_RECORD EXCERPTS_.
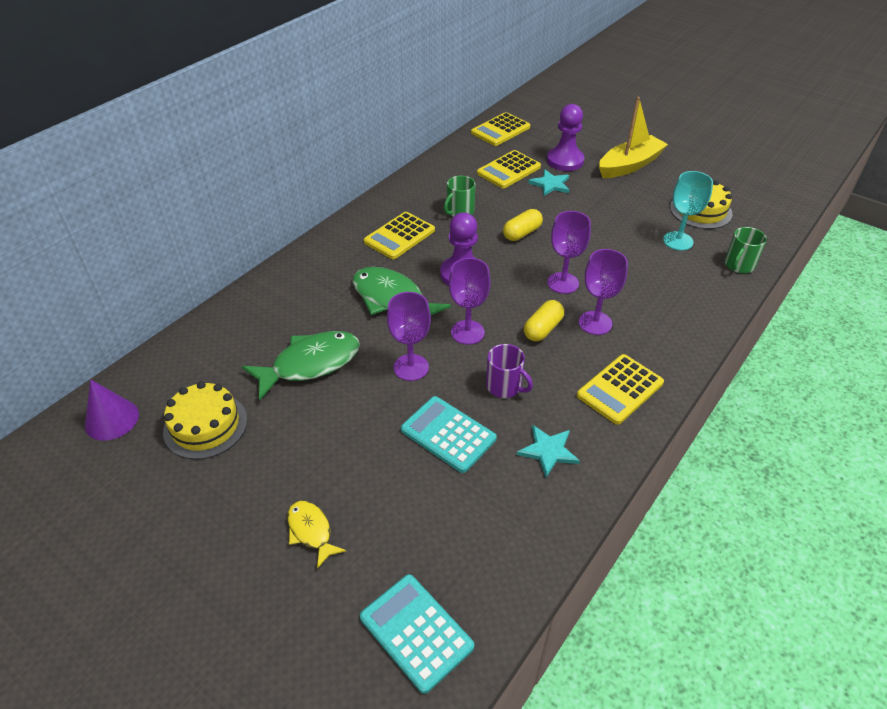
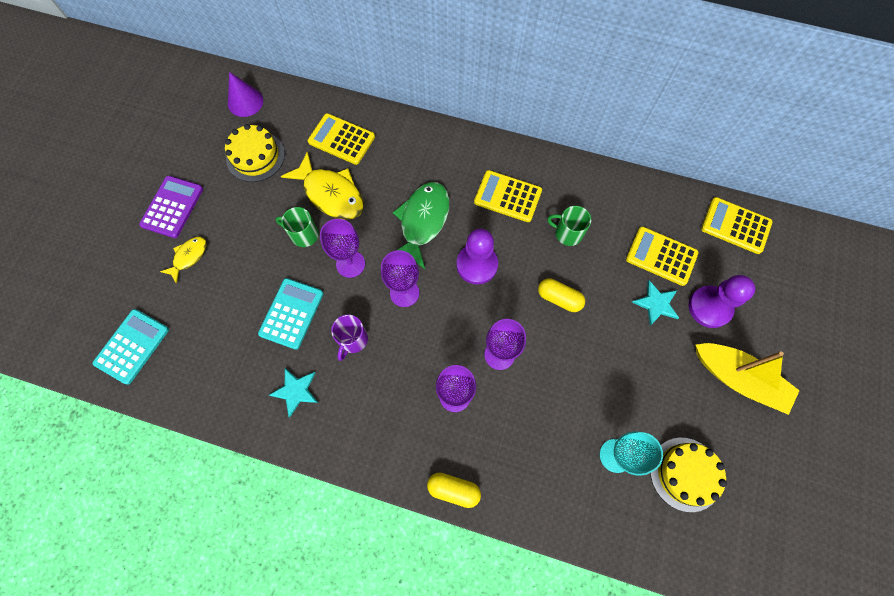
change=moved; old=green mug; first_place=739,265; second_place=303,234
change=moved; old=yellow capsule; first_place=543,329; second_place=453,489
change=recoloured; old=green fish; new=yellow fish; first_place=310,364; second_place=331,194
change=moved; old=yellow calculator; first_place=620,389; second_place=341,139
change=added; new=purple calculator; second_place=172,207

==

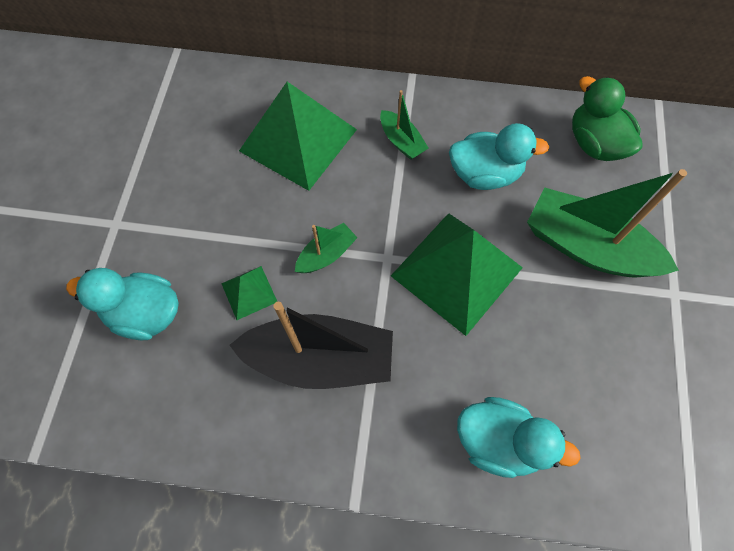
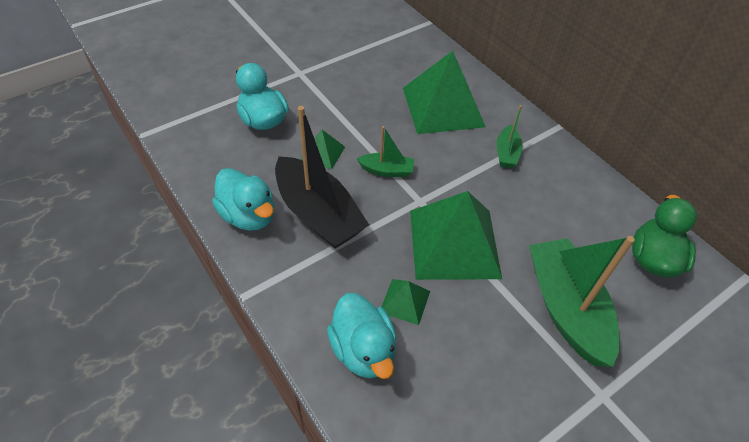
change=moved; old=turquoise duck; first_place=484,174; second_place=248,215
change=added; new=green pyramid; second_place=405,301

_PROMPT_. When you reach the line holding "change=moved; old=green mug;" in the records above, begin reproducing exactly, stop after the line holding "change=moved; old=yellow calculator;", and output nothing else.

_TASK RESPONSE_.
change=moved; old=green mug; first_place=739,265; second_place=303,234
change=moved; old=yellow capsule; first_place=543,329; second_place=453,489
change=recoloured; old=green fish; new=yellow fish; first_place=310,364; second_place=331,194
change=moved; old=yellow calculator; first_place=620,389; second_place=341,139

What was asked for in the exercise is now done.